■ Task requirements ■
Transcribe, without any change, the line that includes "in_first: [342, 299, 95, 115]" and all the lines that come after it in the material below.
######
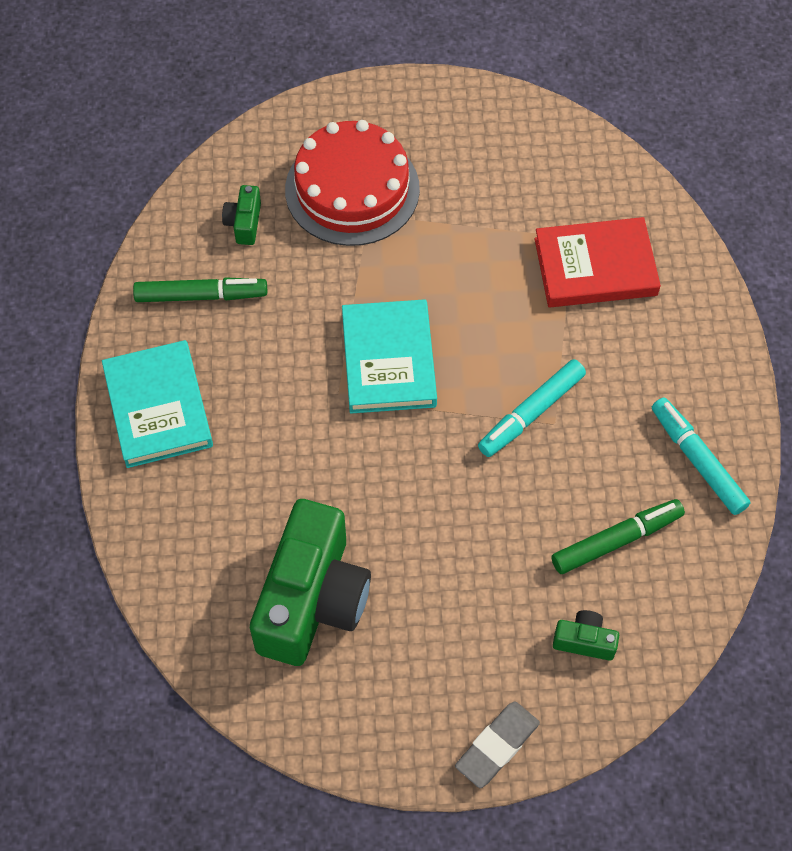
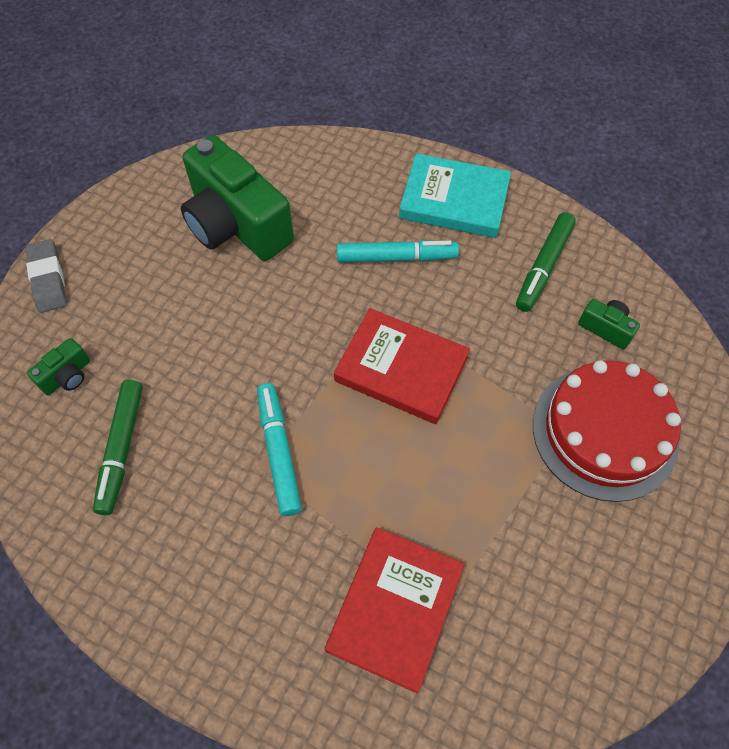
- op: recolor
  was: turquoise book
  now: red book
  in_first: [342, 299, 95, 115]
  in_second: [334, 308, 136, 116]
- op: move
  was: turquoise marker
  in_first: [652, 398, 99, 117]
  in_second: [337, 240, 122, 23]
######
■ Answer box ■
  in_first: [342, 299, 95, 115]
  in_second: [334, 308, 136, 116]
- op: move
  was: turquoise marker
  in_first: [652, 398, 99, 117]
  in_second: [337, 240, 122, 23]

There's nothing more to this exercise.